**Instructions to follow**: An exact reprint of every record below is required, with the pictures left out.

Image change detection data
####################
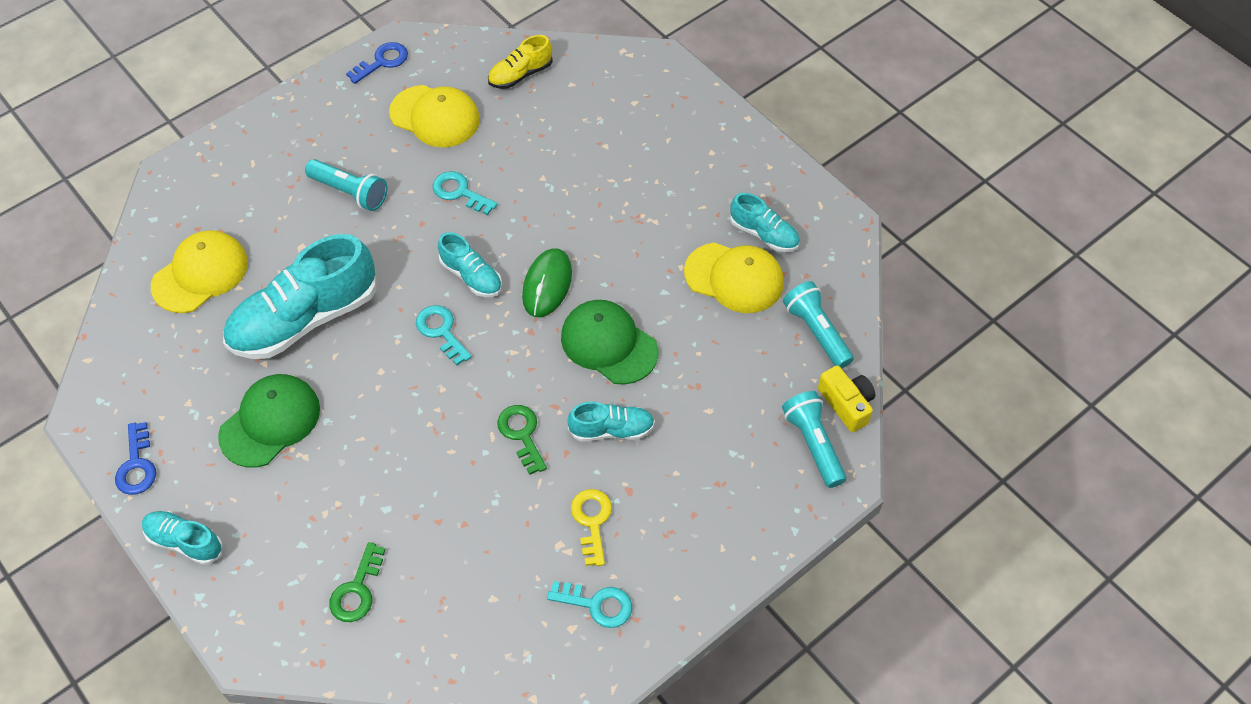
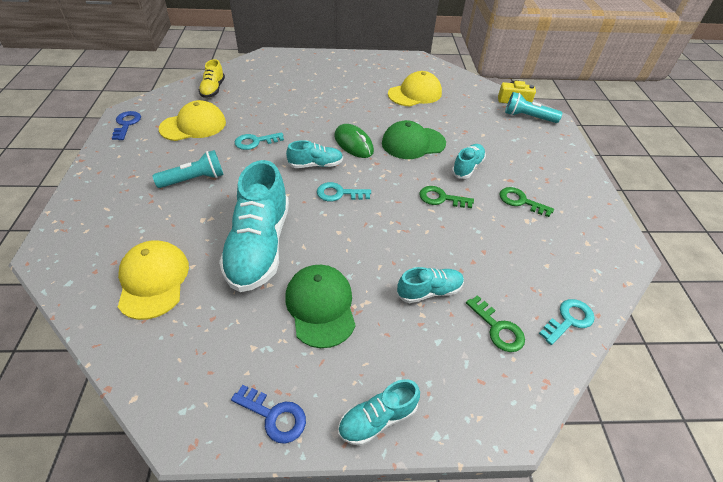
camera: 55 degrees left, 10 degrees down
turquoise key [547,581,632,628] -> turquoise key moved to [539,299,595,345]
yellow key [571,489,612,566] -> green key [499,187,554,217]
turquoise shoe [730,193,800,252] -> turquoise shoe moved to [397,267,464,303]
turquoise flashlight [783,281,854,369] -> none

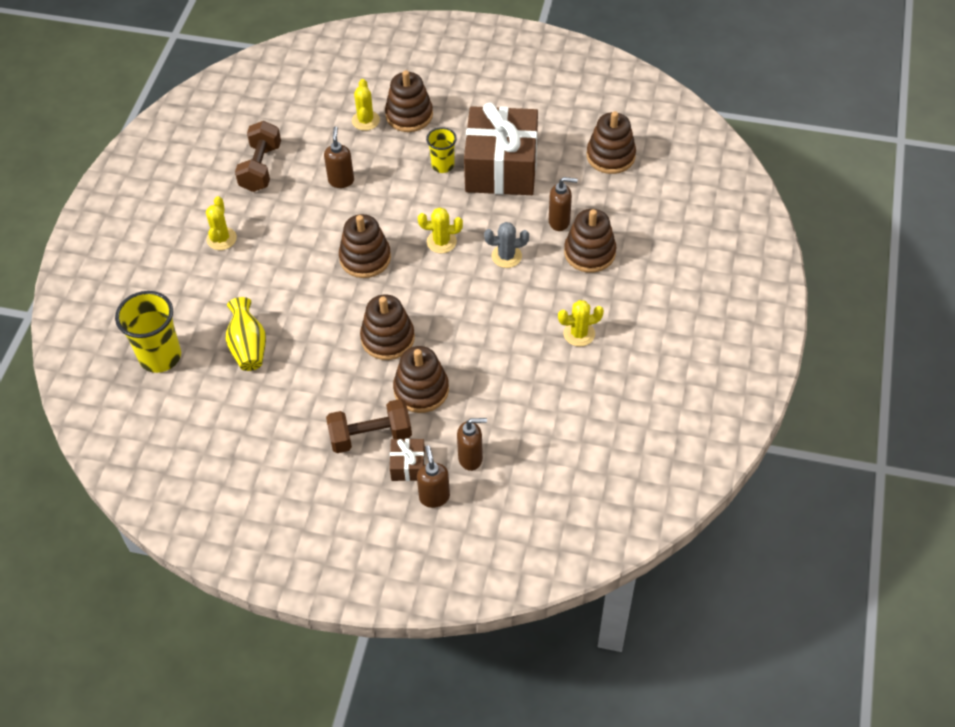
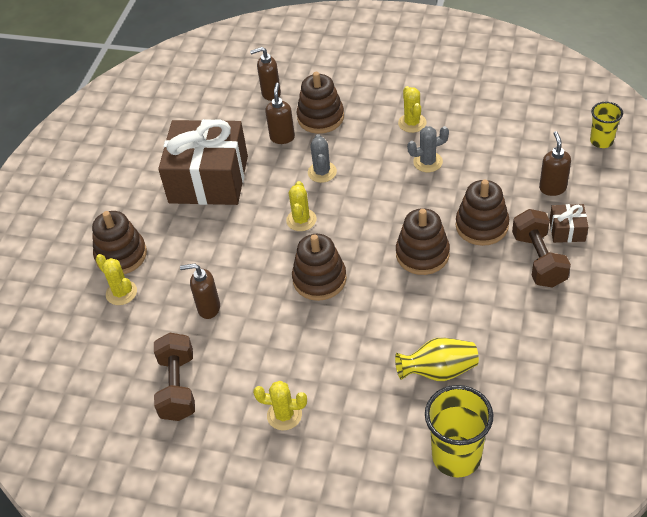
camera: 85 degrees left, 5 degrees down
brown dumbbell [235,121,281,192] -> brown dumbbell turned 75 degrees clockwise [154,333,195,421]
yellow cactus [352,79,380,131] -> yellow cactus turned 45 degrees clockwise [95,254,137,305]
brown soap dispenser [417,445,450,508] -> brown soap dispenser moved to [250,47,281,101]
yellow cup [426,127,457,173] -> yellow cup moved to [590,102,623,148]
brown stacking toy [587,111,636,174] -> none
none -> grey cactus [407,126,449,172]

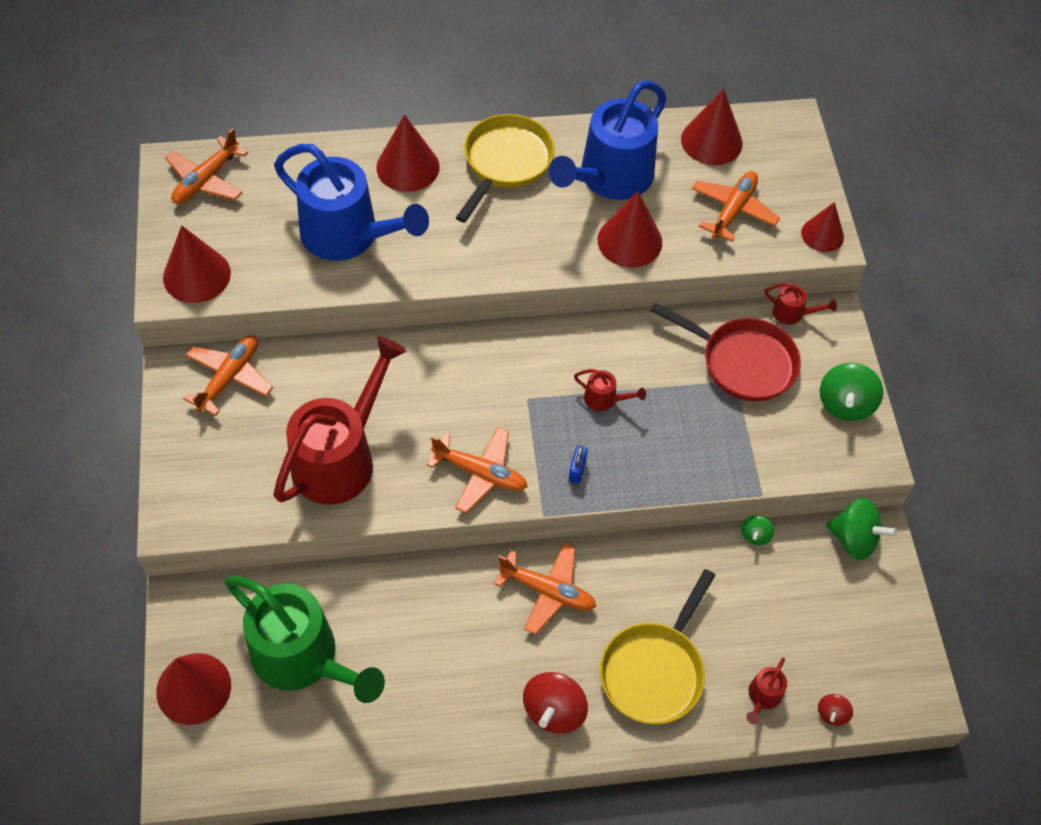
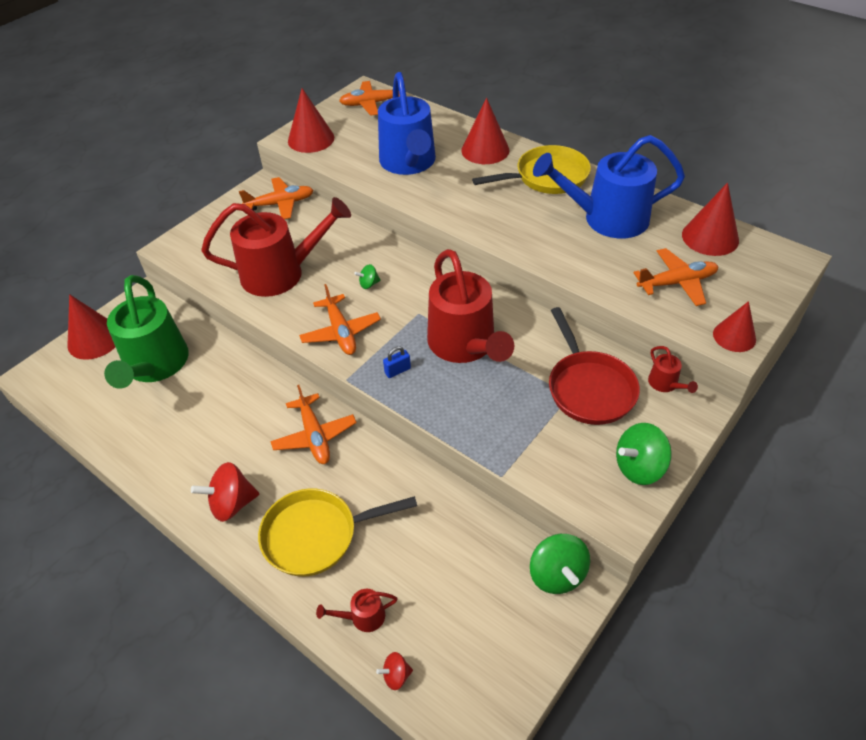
camera: 50 degrees right, 10 degrees down
red watering can [574,369,646,411] -> red watering can [427,249,514,363], size x2.49
red cone [598,191,662,267] -> none
green spinning top [741,515,774,545] -> green spinning top moved to [354,264,381,289]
####################
**Task answer**:
camera: 55 degrees left, 10 degrees down
turquoise key [547,581,632,628] -> turquoise key moved to [539,299,595,345]
yellow key [571,489,612,566] -> green key [499,187,554,217]
turquoise shoe [730,193,800,252] -> turquoise shoe moved to [397,267,464,303]
turquoise flashlight [783,281,854,369] -> none

camera: 85 degrees left, 5 degrees down
brown dumbbell [235,121,281,192] -> brown dumbbell turned 75 degrees clockwise [154,333,195,421]
yellow cactus [352,79,380,131] -> yellow cactus turned 45 degrees clockwise [95,254,137,305]
brown soap dispenser [417,445,450,508] -> brown soap dispenser moved to [250,47,281,101]
yellow cup [426,127,457,173] -> yellow cup moved to [590,102,623,148]
brown stacking toy [587,111,636,174] -> none
none -> grey cactus [407,126,449,172]

camera: 50 degrees right, 10 degrees down
red watering can [574,369,646,411] -> red watering can [427,249,514,363], size x2.49
red cone [598,191,662,267] -> none
green spinning top [741,515,774,545] -> green spinning top moved to [354,264,381,289]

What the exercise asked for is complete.